[Before-and-after scene images]
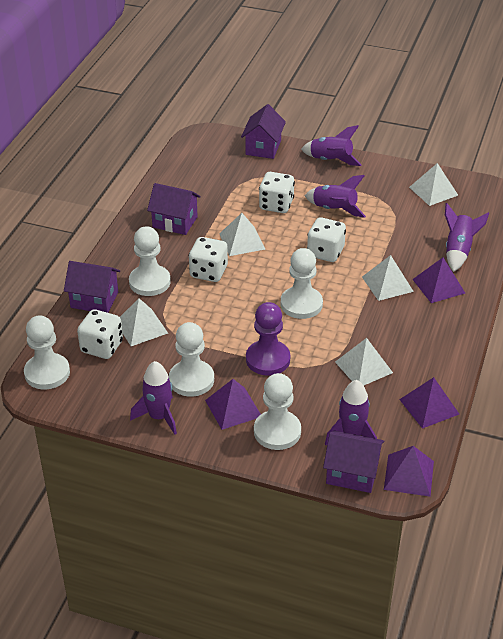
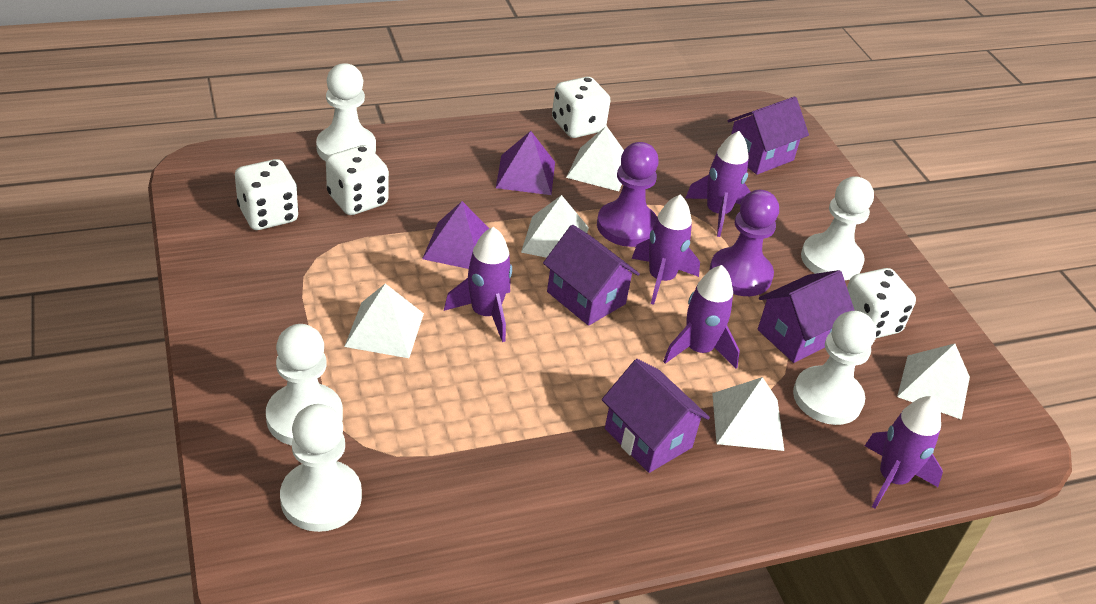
purple pawn: 1 -> 2
purple pyramid: 4 -> 2

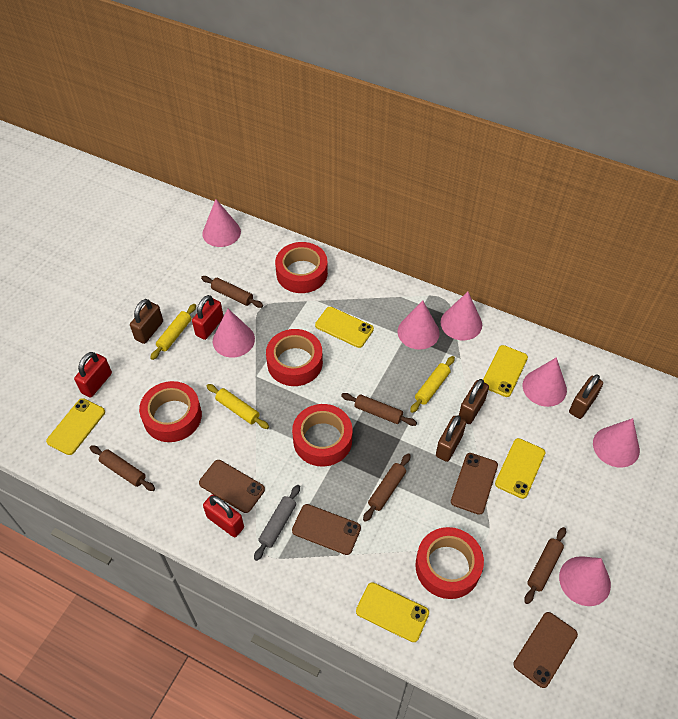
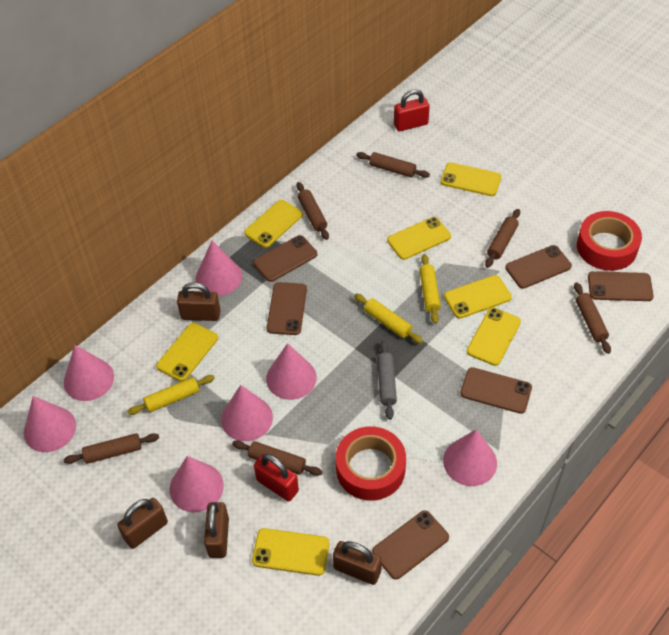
brown phone: 4 -> 6
brown rolling pin: 5 -> 6
red padlock: 3 -> 2
red tape: 5 -> 2
yellow phone: 5 -> 7

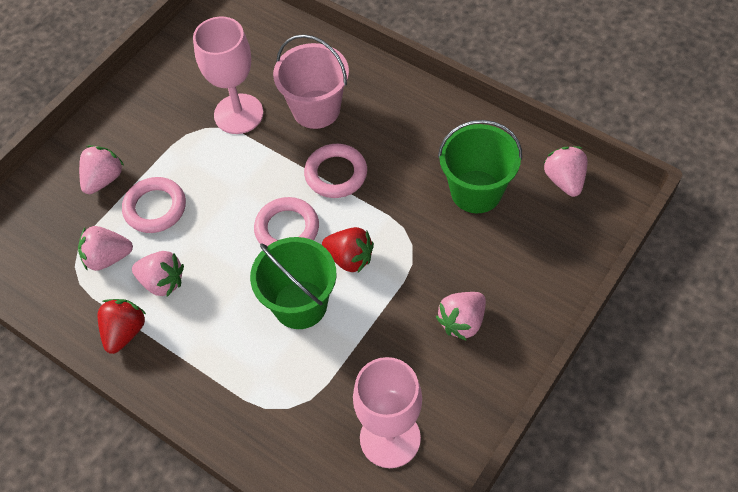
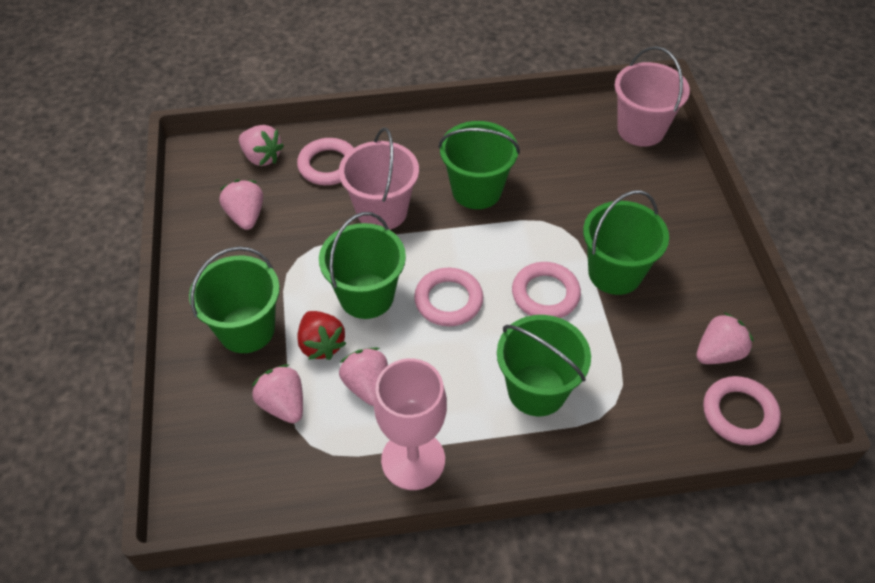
green bucket: 2 -> 5
pink bucket: 1 -> 2
pink goblet: 2 -> 1
pink ring: 3 -> 4
red strawberry: 2 -> 1

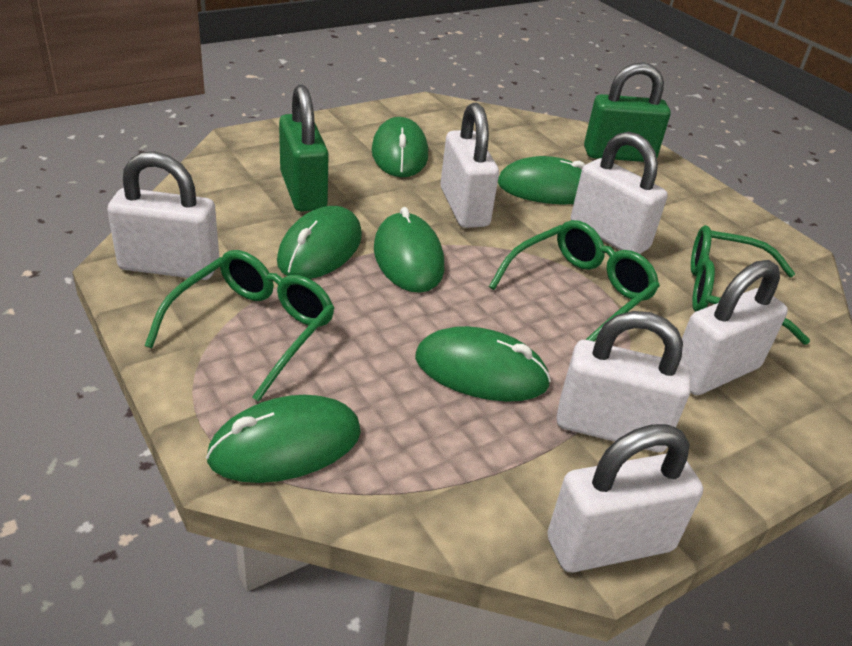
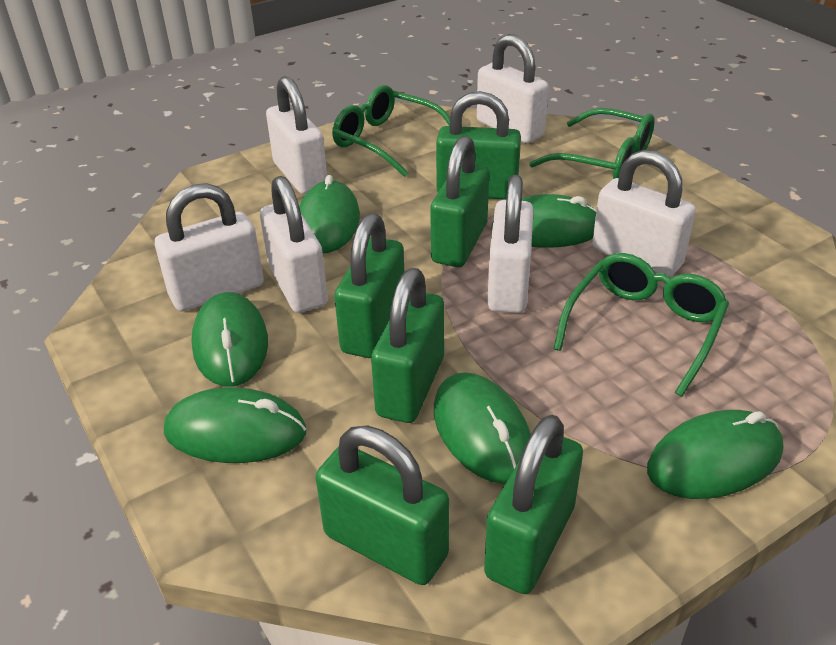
green padlock: 2 -> 6

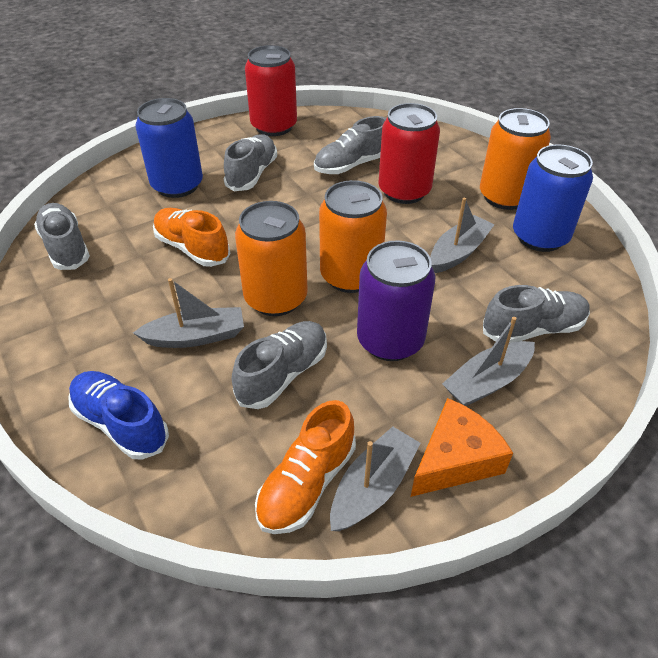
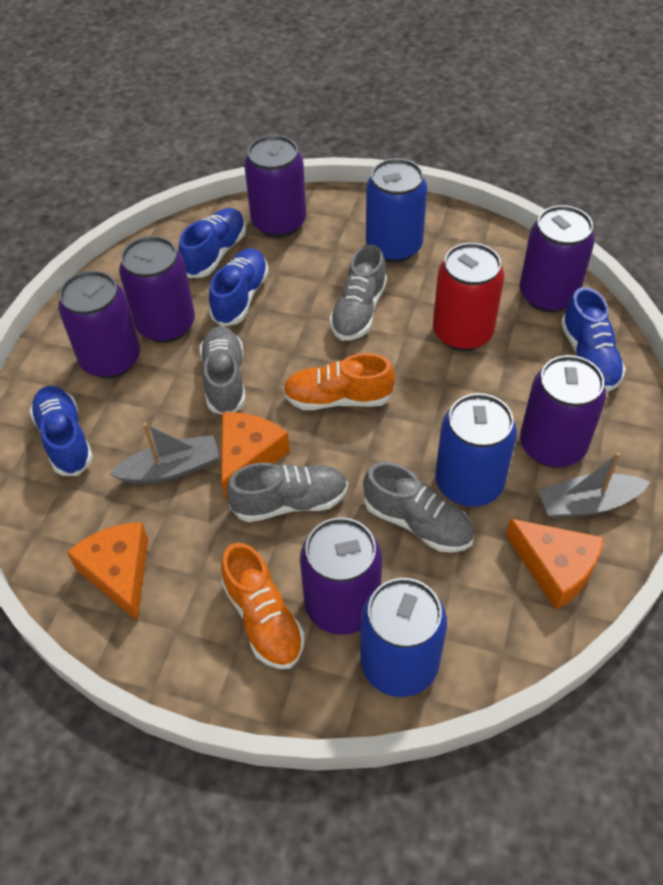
blue can: 2 -> 3
blue shoe: 1 -> 4
grey boat: 4 -> 2
grey shoe: 5 -> 4
orange can: 3 -> 0
orange cheese: 1 -> 3
purple can: 1 -> 6
red can: 2 -> 1

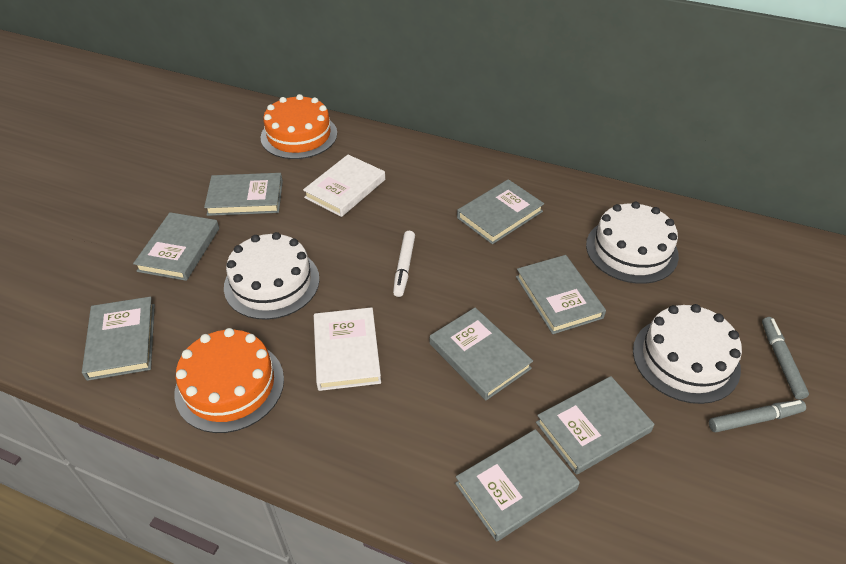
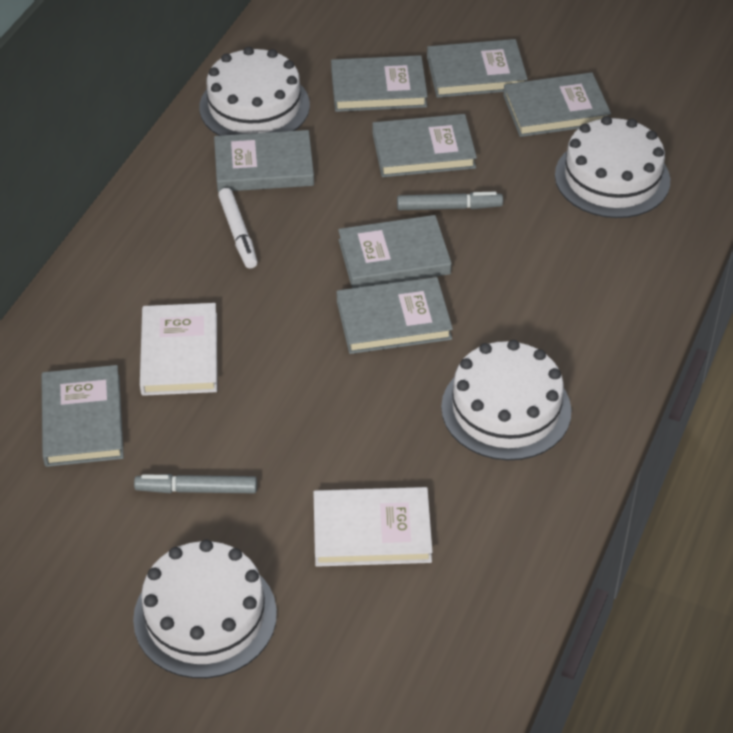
orange cake: 2 -> 0
white cake: 3 -> 4

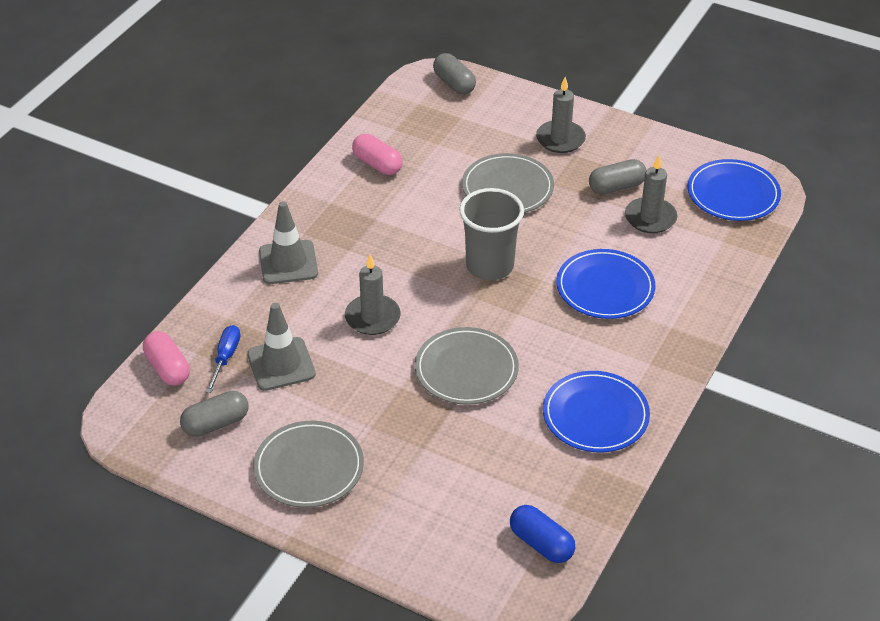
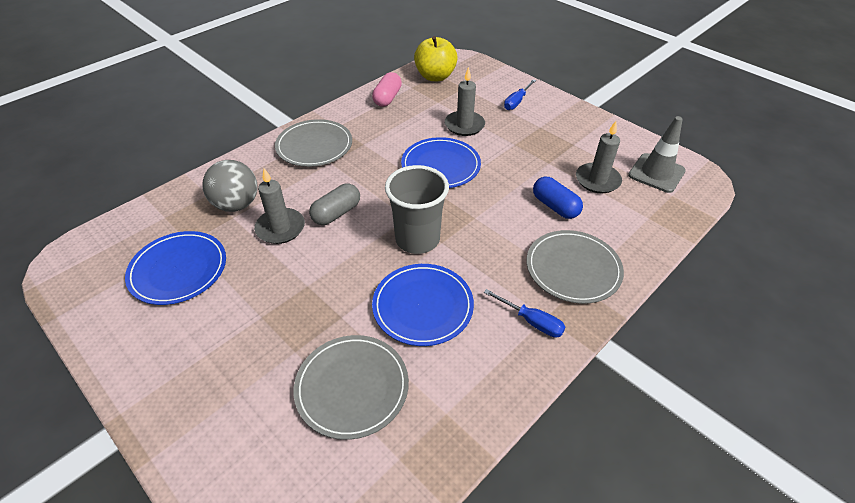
blue screwdriver: 1 -> 2
grey ball: 0 -> 1
grey capsule: 3 -> 1
grey traffic cone: 2 -> 1
pink capsule: 2 -> 1
yellow apple: 0 -> 1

> _What you have to do_
Your job is to copy out every line from the records above that has the word "grey".

> _Task output_
grey boat: 4 -> 2
grey shoe: 5 -> 4
grey ball: 0 -> 1
grey capsule: 3 -> 1
grey traffic cone: 2 -> 1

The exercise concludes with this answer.